*** MATERIAL PROVIDED
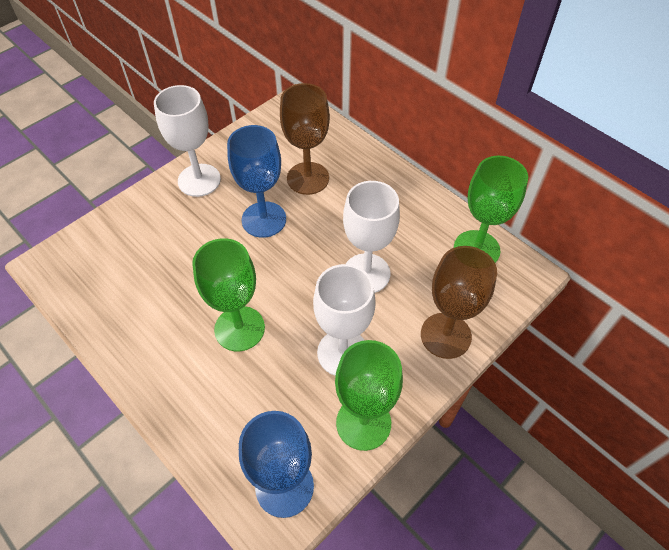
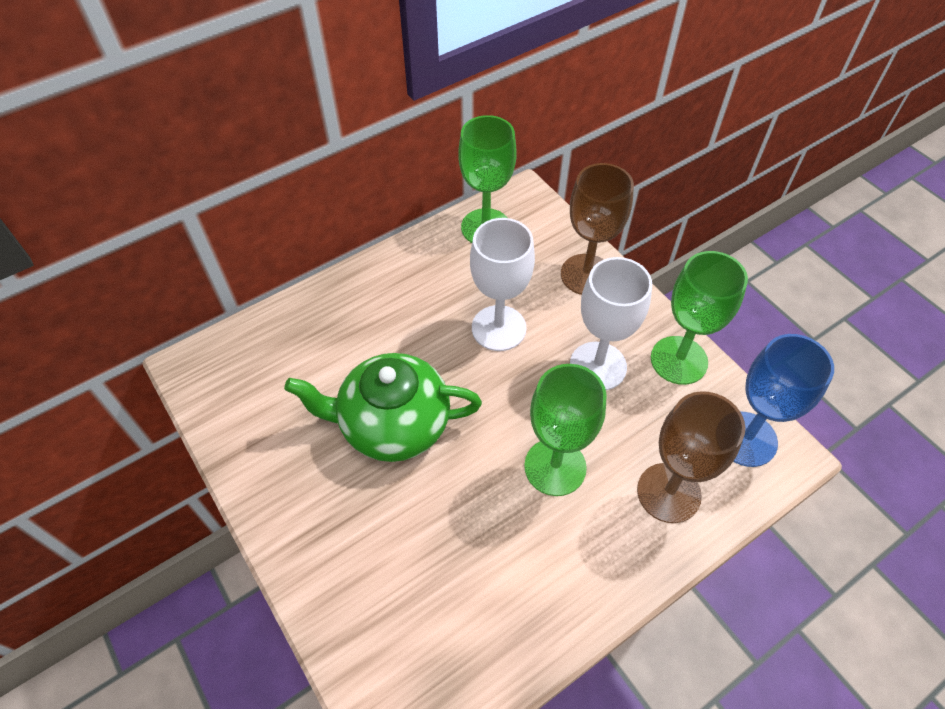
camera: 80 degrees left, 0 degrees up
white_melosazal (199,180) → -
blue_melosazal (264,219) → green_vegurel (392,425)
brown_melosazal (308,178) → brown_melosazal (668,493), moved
******
Locate "blue_melosazal (264,219) →" in the data above. Then repeat, exactly, its line and each line after it through the last, adding nothing.

→ **RESULT**:
blue_melosazal (264,219) → green_vegurel (392,425)
brown_melosazal (308,178) → brown_melosazal (668,493), moved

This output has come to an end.